Problem requirements:
At the line containing "pink spool [289,337,339,397]", begin repeating lines exactly, and stop only after the final line of the records below.

[Object state comparisons]

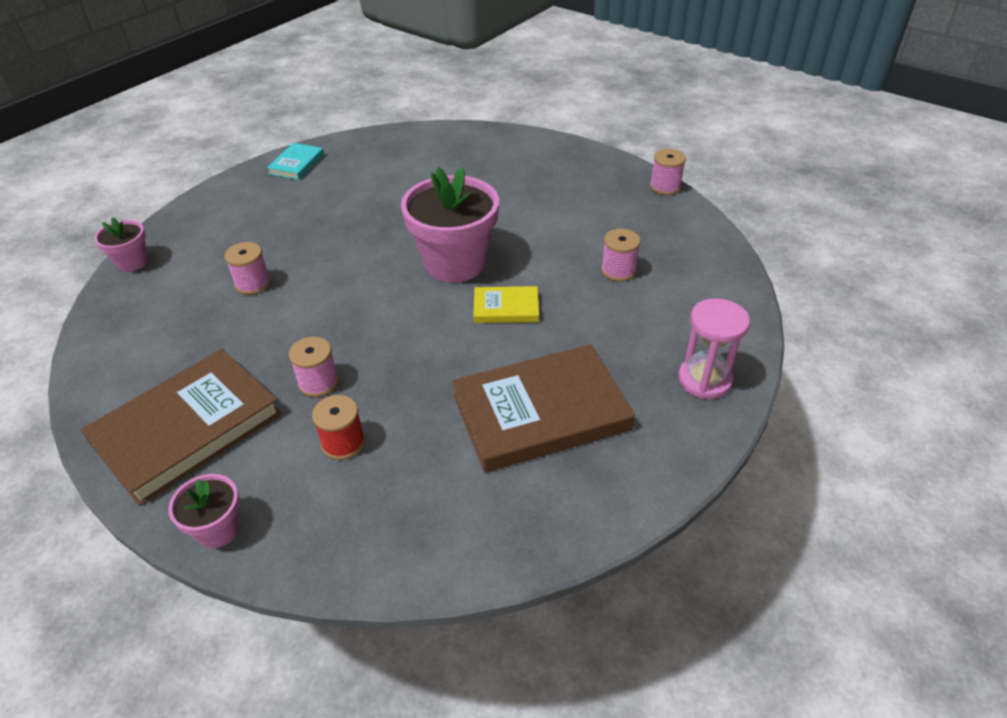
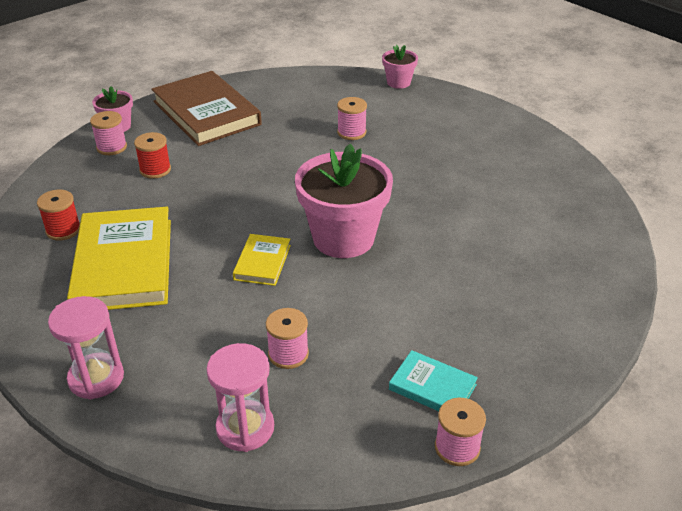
camera: 100 degrees right, 5 degrees down
turquoise book [267,143,324,180] -> turquoise book moved to [389,350,478,411]
pink spool [289,337,339,397] -> pink spool moved to [90,111,127,155]
brown book [452,344,635,473] -> yellow book [67,207,171,310]
none -> red spool [37,189,80,241]
none -> pink hourglass [206,343,274,452]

Answer area:
pink spool [289,337,339,397] -> pink spool moved to [90,111,127,155]
brown book [452,344,635,473] -> yellow book [67,207,171,310]
none -> red spool [37,189,80,241]
none -> pink hourglass [206,343,274,452]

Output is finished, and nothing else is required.